## Exercise prompt:
After reading the entries below, copy word for word the lines from the first through the line containing "none -> green candle [323,152,357,237]", and stop there.
[Provided information — start]
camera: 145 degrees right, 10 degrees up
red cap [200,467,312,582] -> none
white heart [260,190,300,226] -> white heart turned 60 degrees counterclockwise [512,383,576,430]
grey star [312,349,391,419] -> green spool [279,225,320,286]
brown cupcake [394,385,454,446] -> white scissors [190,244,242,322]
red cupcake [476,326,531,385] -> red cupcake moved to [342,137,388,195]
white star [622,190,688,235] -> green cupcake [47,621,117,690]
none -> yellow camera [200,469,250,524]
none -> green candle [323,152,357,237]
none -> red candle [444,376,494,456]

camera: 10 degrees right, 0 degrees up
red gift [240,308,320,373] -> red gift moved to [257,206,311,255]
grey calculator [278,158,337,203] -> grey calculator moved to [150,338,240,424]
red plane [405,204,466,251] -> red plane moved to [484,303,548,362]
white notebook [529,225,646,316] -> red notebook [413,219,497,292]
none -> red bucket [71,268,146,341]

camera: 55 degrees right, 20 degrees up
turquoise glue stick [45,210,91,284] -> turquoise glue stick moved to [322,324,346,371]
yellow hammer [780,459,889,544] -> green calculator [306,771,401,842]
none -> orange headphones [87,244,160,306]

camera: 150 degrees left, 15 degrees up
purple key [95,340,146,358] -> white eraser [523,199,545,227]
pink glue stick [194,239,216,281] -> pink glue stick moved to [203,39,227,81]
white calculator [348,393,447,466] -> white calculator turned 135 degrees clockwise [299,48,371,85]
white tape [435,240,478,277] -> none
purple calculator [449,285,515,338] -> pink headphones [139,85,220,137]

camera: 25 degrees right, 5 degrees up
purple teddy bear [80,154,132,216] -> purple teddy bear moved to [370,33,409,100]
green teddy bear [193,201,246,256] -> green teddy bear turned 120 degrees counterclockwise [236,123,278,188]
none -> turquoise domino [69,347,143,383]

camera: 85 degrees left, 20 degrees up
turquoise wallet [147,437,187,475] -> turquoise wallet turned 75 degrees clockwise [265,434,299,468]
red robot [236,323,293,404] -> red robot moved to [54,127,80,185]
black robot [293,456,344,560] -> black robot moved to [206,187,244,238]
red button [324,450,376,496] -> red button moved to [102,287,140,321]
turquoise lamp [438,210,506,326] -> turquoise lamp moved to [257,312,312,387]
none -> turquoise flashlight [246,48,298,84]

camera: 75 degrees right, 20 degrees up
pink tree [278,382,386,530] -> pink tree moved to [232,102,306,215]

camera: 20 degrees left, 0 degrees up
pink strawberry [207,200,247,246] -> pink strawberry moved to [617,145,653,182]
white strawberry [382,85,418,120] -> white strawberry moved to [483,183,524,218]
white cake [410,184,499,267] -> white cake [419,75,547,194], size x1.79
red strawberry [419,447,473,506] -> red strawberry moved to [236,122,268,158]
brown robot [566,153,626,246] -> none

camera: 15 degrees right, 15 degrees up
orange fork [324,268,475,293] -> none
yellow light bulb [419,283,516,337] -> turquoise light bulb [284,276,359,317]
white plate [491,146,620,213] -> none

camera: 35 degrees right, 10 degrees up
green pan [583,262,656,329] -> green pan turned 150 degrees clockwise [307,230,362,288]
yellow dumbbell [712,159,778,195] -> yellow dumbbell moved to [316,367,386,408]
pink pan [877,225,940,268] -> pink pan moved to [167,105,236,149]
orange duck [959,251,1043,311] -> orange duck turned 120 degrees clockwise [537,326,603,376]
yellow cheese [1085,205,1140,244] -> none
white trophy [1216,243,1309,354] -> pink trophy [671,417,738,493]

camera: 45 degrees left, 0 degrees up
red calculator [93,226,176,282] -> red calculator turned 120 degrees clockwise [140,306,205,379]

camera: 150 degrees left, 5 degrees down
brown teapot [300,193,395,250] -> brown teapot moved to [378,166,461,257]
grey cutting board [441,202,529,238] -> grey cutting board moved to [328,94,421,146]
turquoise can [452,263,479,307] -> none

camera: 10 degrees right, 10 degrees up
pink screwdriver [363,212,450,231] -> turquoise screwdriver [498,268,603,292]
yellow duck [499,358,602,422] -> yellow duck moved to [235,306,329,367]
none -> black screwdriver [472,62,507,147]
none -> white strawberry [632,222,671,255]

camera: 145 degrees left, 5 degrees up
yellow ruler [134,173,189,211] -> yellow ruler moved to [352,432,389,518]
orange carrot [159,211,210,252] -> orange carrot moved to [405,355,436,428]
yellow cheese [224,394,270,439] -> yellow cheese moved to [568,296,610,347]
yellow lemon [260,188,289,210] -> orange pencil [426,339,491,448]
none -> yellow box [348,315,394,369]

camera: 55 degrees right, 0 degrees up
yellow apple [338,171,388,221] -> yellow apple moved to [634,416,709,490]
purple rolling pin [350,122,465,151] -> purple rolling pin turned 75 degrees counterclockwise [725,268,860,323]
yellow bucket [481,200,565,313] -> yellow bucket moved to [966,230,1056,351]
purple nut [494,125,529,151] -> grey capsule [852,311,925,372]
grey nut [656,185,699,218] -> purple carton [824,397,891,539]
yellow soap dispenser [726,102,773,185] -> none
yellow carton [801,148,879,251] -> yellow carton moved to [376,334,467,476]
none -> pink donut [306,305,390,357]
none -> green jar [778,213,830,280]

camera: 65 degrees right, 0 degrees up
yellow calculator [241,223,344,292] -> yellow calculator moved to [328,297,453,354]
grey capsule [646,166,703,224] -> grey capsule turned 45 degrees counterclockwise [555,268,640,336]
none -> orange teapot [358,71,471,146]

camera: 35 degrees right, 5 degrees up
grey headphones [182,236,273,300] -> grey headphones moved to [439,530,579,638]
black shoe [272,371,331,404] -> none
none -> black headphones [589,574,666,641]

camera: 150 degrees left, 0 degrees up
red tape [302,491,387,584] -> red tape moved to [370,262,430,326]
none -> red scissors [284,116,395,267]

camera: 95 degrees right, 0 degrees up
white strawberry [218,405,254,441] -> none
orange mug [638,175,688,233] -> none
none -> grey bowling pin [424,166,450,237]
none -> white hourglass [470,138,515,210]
[Provided information — finish]
## Solution for this task:
camera: 145 degrees right, 10 degrees up
red cap [200,467,312,582] -> none
white heart [260,190,300,226] -> white heart turned 60 degrees counterclockwise [512,383,576,430]
grey star [312,349,391,419] -> green spool [279,225,320,286]
brown cupcake [394,385,454,446] -> white scissors [190,244,242,322]
red cupcake [476,326,531,385] -> red cupcake moved to [342,137,388,195]
white star [622,190,688,235] -> green cupcake [47,621,117,690]
none -> yellow camera [200,469,250,524]
none -> green candle [323,152,357,237]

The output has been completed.